### ACTIVITY
Every entry must be given again exactly.

Collected data entries
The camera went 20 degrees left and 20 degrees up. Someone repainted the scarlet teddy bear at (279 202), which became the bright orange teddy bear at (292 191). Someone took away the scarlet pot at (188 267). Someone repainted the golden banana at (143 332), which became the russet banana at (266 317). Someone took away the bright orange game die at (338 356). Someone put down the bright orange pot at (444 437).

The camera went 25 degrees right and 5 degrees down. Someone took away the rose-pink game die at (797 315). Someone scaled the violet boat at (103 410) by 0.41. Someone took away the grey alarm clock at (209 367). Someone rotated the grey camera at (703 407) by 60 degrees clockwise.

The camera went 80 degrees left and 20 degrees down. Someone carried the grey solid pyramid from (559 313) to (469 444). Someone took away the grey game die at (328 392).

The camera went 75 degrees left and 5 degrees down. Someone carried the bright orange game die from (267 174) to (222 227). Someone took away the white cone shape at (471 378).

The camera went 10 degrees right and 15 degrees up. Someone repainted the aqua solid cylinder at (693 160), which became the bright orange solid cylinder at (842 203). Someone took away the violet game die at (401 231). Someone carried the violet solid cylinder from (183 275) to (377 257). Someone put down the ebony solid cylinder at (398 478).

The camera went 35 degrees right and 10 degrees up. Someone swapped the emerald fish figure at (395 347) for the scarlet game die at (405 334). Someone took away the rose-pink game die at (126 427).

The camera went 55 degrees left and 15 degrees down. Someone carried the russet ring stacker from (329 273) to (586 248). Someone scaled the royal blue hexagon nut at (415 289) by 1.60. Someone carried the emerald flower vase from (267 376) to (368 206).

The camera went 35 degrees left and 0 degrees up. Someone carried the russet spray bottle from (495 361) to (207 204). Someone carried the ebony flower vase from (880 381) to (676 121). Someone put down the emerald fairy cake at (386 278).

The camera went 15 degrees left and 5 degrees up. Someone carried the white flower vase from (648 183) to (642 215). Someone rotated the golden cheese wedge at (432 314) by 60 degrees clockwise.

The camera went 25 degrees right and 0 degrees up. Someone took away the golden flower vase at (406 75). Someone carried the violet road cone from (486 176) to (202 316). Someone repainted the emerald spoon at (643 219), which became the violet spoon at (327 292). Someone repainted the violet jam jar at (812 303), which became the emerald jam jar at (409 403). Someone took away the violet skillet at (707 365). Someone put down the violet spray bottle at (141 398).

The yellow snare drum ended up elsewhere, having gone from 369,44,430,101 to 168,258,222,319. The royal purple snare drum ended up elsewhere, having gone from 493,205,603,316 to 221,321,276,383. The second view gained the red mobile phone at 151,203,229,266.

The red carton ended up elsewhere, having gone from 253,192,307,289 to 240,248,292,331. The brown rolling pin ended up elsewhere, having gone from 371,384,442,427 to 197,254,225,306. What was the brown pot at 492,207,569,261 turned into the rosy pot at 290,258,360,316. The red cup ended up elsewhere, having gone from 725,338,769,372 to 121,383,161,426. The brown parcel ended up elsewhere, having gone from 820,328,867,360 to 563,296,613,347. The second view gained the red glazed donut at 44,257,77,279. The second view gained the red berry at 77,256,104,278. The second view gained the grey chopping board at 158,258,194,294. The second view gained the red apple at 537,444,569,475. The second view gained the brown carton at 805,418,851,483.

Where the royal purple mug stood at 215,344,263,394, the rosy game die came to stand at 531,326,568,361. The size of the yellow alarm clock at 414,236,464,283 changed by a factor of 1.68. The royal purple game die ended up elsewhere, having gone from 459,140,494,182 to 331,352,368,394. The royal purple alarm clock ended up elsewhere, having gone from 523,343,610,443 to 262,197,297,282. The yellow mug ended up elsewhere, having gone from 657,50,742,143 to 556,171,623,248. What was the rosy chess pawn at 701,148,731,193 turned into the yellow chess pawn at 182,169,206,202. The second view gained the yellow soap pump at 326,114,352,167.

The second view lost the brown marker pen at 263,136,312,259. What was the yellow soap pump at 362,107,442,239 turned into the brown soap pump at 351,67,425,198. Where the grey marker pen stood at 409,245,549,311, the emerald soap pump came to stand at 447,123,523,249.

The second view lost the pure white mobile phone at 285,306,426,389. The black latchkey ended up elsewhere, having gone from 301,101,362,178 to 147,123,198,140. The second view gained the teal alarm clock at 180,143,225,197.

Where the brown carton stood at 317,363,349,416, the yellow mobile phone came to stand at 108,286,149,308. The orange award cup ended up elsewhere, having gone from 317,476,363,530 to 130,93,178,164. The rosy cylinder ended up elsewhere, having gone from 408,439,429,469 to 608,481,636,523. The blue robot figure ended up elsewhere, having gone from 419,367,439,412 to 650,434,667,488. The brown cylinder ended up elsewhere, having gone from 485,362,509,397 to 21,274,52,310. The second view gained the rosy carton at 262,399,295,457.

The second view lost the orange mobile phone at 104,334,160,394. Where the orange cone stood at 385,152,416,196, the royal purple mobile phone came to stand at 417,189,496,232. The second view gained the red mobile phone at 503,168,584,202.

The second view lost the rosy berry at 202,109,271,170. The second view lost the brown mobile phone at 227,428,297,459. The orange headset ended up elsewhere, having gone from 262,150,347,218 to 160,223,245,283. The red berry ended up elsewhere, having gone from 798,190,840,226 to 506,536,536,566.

### RESULT FOR THIS EXERCISE
The camera went 20 degrees left and 20 degrees up. Someone repainted the scarlet teddy bear at (279 202), which became the bright orange teddy bear at (292 191). Someone took away the scarlet pot at (188 267). Someone repainted the golden banana at (143 332), which became the russet banana at (266 317). Someone took away the bright orange game die at (338 356). Someone put down the bright orange pot at (444 437).

The camera went 25 degrees right and 5 degrees down. Someone took away the rose-pink game die at (797 315). Someone scaled the violet boat at (103 410) by 0.41. Someone took away the grey alarm clock at (209 367). Someone rotated the grey camera at (703 407) by 60 degrees clockwise.

The camera went 80 degrees left and 20 degrees down. Someone carried the grey solid pyramid from (559 313) to (469 444). Someone took away the grey game die at (328 392).

The camera went 75 degrees left and 5 degrees down. Someone carried the bright orange game die from (267 174) to (222 227). Someone took away the white cone shape at (471 378).

The camera went 10 degrees right and 15 degrees up. Someone repainted the aqua solid cylinder at (693 160), which became the bright orange solid cylinder at (842 203). Someone took away the violet game die at (401 231). Someone carried the violet solid cylinder from (183 275) to (377 257). Someone put down the ebony solid cylinder at (398 478).

The camera went 35 degrees right and 10 degrees up. Someone swapped the emerald fish figure at (395 347) for the scarlet game die at (405 334). Someone took away the rose-pink game die at (126 427).

The camera went 55 degrees left and 15 degrees down. Someone carried the russet ring stacker from (329 273) to (586 248). Someone scaled the royal blue hexagon nut at (415 289) by 1.60. Someone carried the emerald flower vase from (267 376) to (368 206).

The camera went 35 degrees left and 0 degrees up. Someone carried the russet spray bottle from (495 361) to (207 204). Someone carried the ebony flower vase from (880 381) to (676 121). Someone put down the emerald fairy cake at (386 278).

The camera went 15 degrees left and 5 degrees up. Someone carried the white flower vase from (648 183) to (642 215). Someone rotated the golden cheese wedge at (432 314) by 60 degrees clockwise.

The camera went 25 degrees right and 0 degrees up. Someone took away the golden flower vase at (406 75). Someone carried the violet road cone from (486 176) to (202 316). Someone repainted the emerald spoon at (643 219), which became the violet spoon at (327 292). Someone repainted the violet jam jar at (812 303), which became the emerald jam jar at (409 403). Someone took away the violet skillet at (707 365). Someone put down the violet spray bottle at (141 398).

The yellow snare drum ended up elsewhere, having gone from 369,44,430,101 to 168,258,222,319. The royal purple snare drum ended up elsewhere, having gone from 493,205,603,316 to 221,321,276,383. The second view gained the red mobile phone at 151,203,229,266.

The red carton ended up elsewhere, having gone from 253,192,307,289 to 240,248,292,331. The brown rolling pin ended up elsewhere, having gone from 371,384,442,427 to 197,254,225,306. What was the brown pot at 492,207,569,261 turned into the rosy pot at 290,258,360,316. The red cup ended up elsewhere, having gone from 725,338,769,372 to 121,383,161,426. The brown parcel ended up elsewhere, having gone from 820,328,867,360 to 563,296,613,347. The second view gained the red glazed donut at 44,257,77,279. The second view gained the red berry at 77,256,104,278. The second view gained the grey chopping board at 158,258,194,294. The second view gained the red apple at 537,444,569,475. The second view gained the brown carton at 805,418,851,483.

Where the royal purple mug stood at 215,344,263,394, the rosy game die came to stand at 531,326,568,361. The size of the yellow alarm clock at 414,236,464,283 changed by a factor of 1.68. The royal purple game die ended up elsewhere, having gone from 459,140,494,182 to 331,352,368,394. The royal purple alarm clock ended up elsewhere, having gone from 523,343,610,443 to 262,197,297,282. The yellow mug ended up elsewhere, having gone from 657,50,742,143 to 556,171,623,248. What was the rosy chess pawn at 701,148,731,193 turned into the yellow chess pawn at 182,169,206,202. The second view gained the yellow soap pump at 326,114,352,167.

The second view lost the brown marker pen at 263,136,312,259. What was the yellow soap pump at 362,107,442,239 turned into the brown soap pump at 351,67,425,198. Where the grey marker pen stood at 409,245,549,311, the emerald soap pump came to stand at 447,123,523,249.

The second view lost the pure white mobile phone at 285,306,426,389. The black latchkey ended up elsewhere, having gone from 301,101,362,178 to 147,123,198,140. The second view gained the teal alarm clock at 180,143,225,197.

Where the brown carton stood at 317,363,349,416, the yellow mobile phone came to stand at 108,286,149,308. The orange award cup ended up elsewhere, having gone from 317,476,363,530 to 130,93,178,164. The rosy cylinder ended up elsewhere, having gone from 408,439,429,469 to 608,481,636,523. The blue robot figure ended up elsewhere, having gone from 419,367,439,412 to 650,434,667,488. The brown cylinder ended up elsewhere, having gone from 485,362,509,397 to 21,274,52,310. The second view gained the rosy carton at 262,399,295,457.

The second view lost the orange mobile phone at 104,334,160,394. Where the orange cone stood at 385,152,416,196, the royal purple mobile phone came to stand at 417,189,496,232. The second view gained the red mobile phone at 503,168,584,202.

The second view lost the rosy berry at 202,109,271,170. The second view lost the brown mobile phone at 227,428,297,459. The orange headset ended up elsewhere, having gone from 262,150,347,218 to 160,223,245,283. The red berry ended up elsewhere, having gone from 798,190,840,226 to 506,536,536,566.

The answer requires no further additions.